Brief:
Which lines below mention "none"? Pick each one out.

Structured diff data
=== Section Start ===

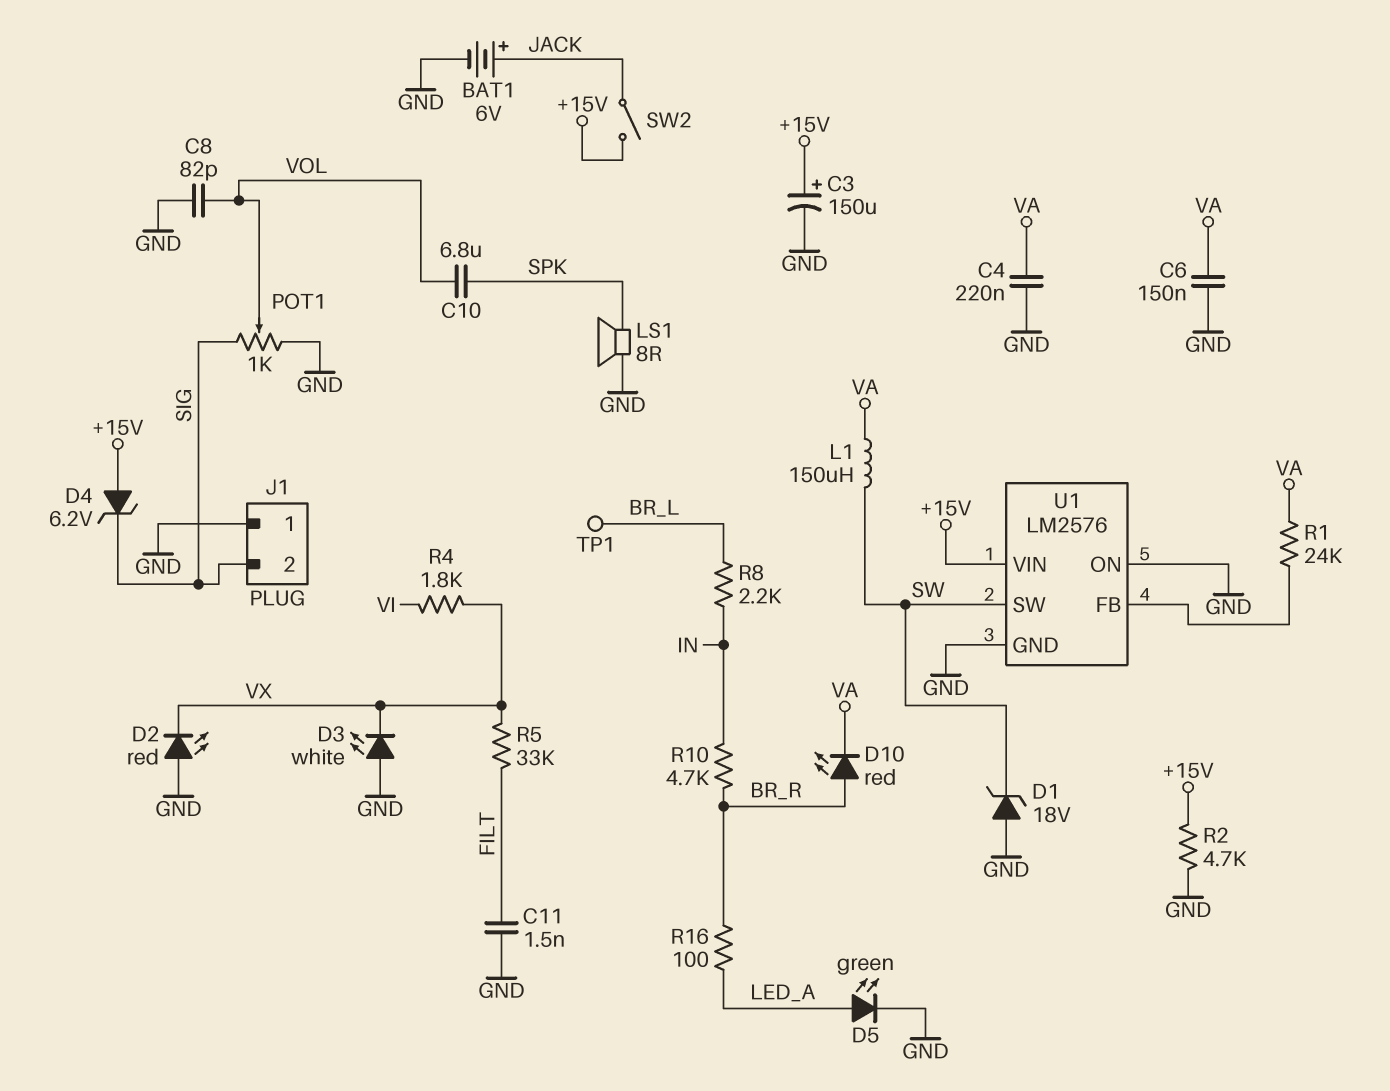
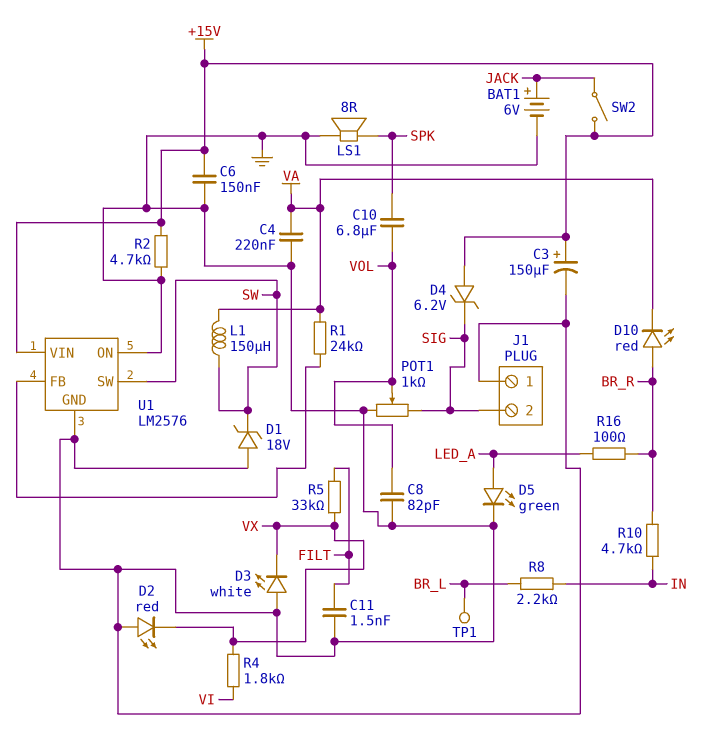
C6: 150nF (GND, VA) -> 150nF (+15V, GND)

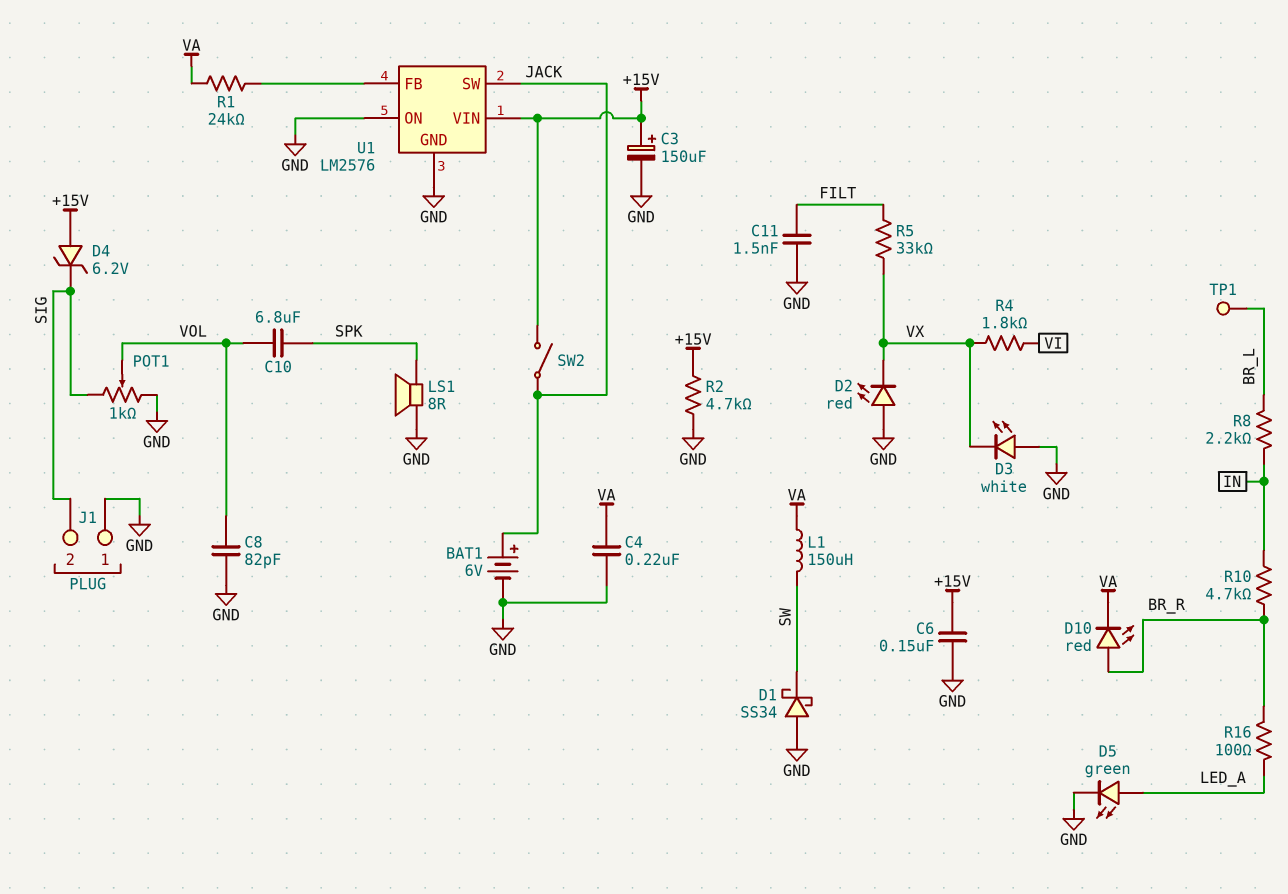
D1: zener 18V (A GND, K SW) -> schottky SS34 (A GND, K SW)
U1 pin SW: SW -> JACK

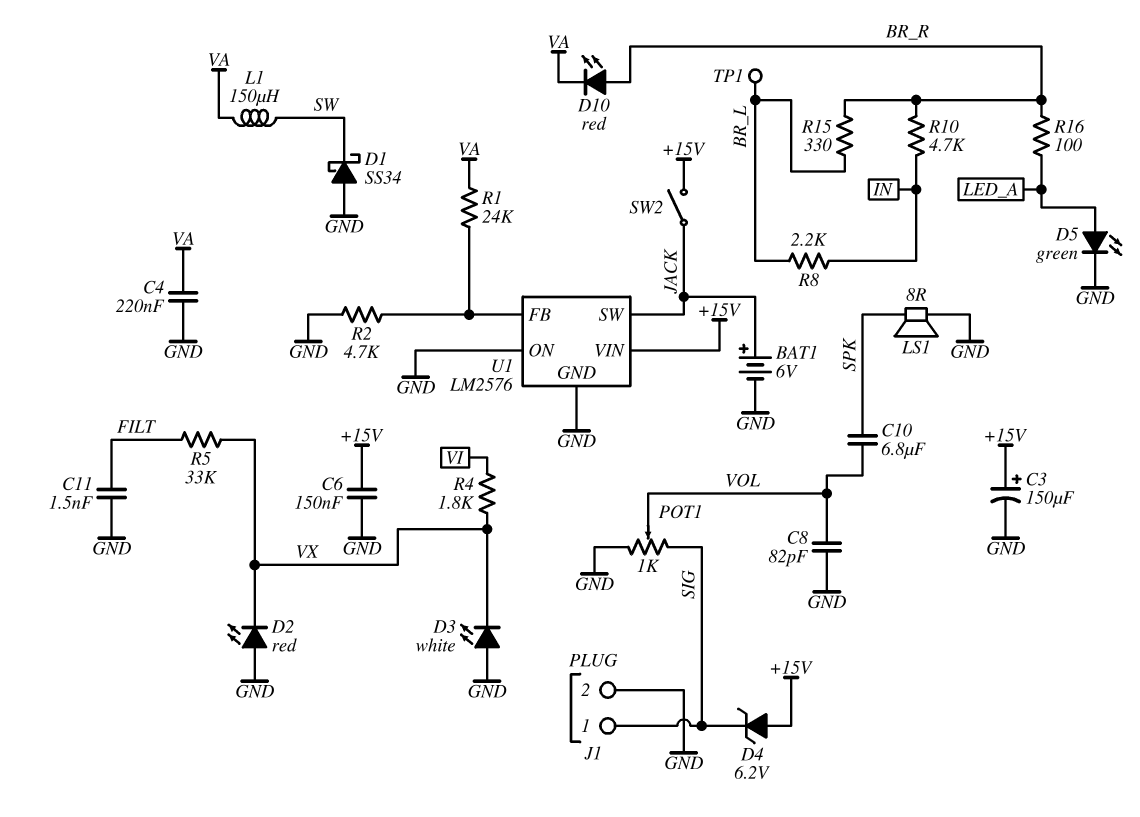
J1 pin 1: GND -> SIG
J1 pin 2: SIG -> GND
R2: 4.7k (+15V, GND) -> 4.7k (GND, U1/FB)
R15: none -> 330 (BR_L, BR_R)

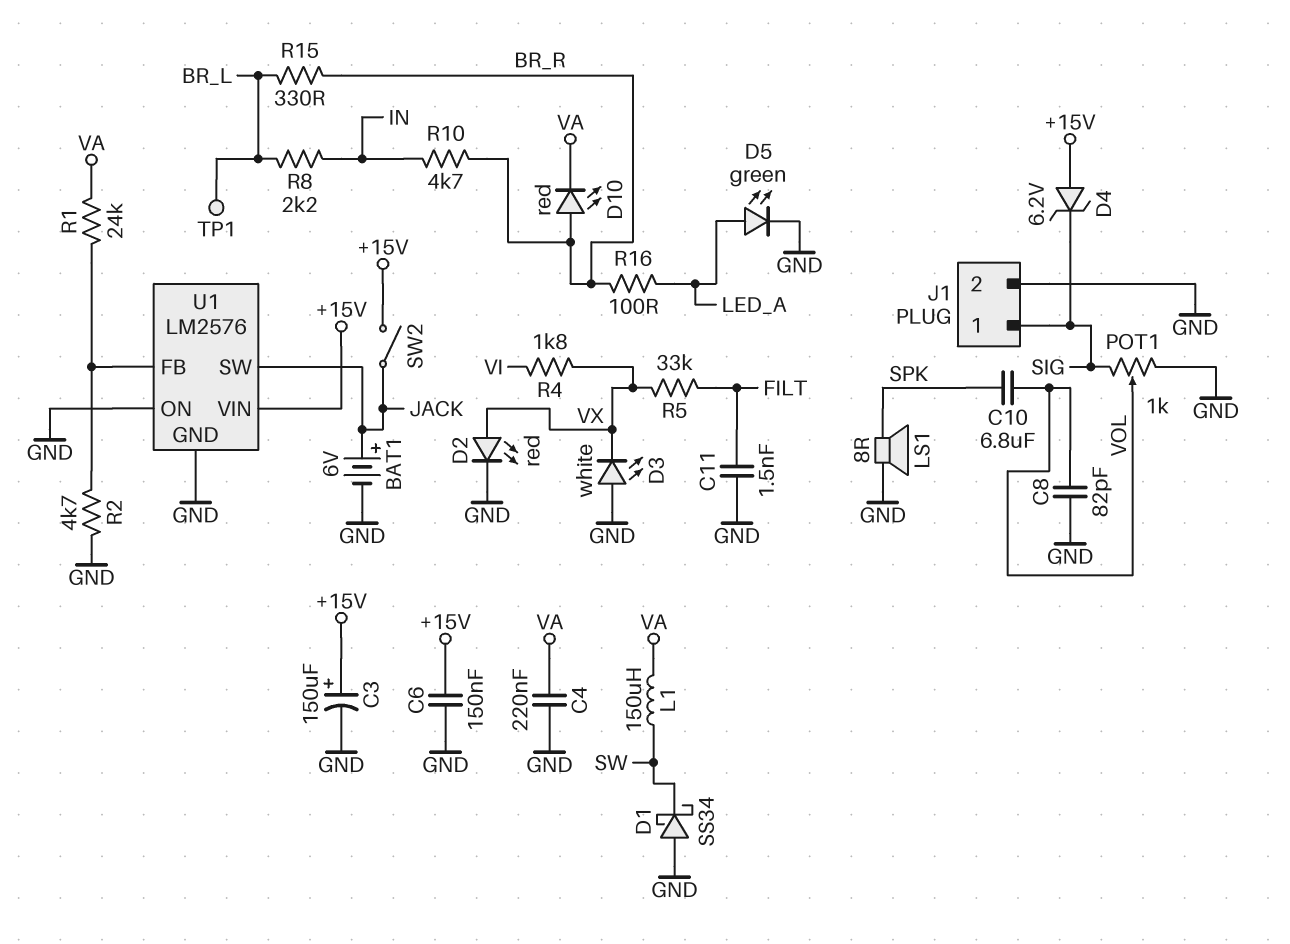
D2: LED red (A GND, K VX) -> LED red (A VX, K GND)

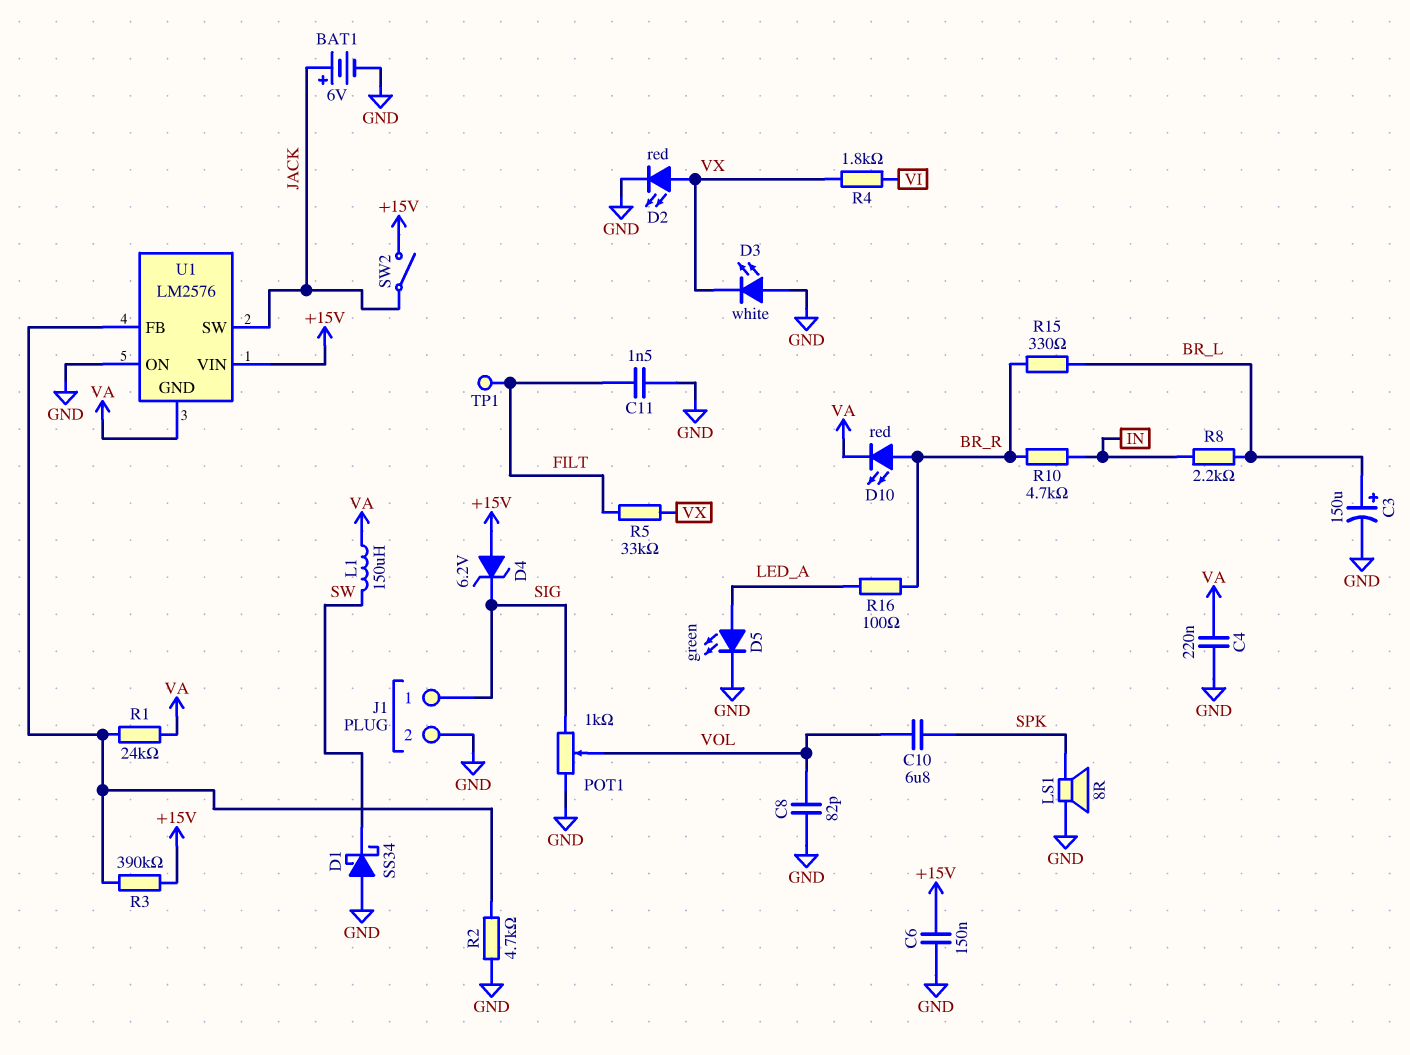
C3: 150uF (plus +15V, minus GND) -> 150uF (plus BR_L, minus GND)
R3: none -> 390k (+15V, U1/FB)
TP1: test point (BR_L) -> test point (FILT)
U1 pin GND: GND -> VA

=== Section End ===

The completed task:
R15: none -> 330 (BR_L, BR_R)
R3: none -> 390k (+15V, U1/FB)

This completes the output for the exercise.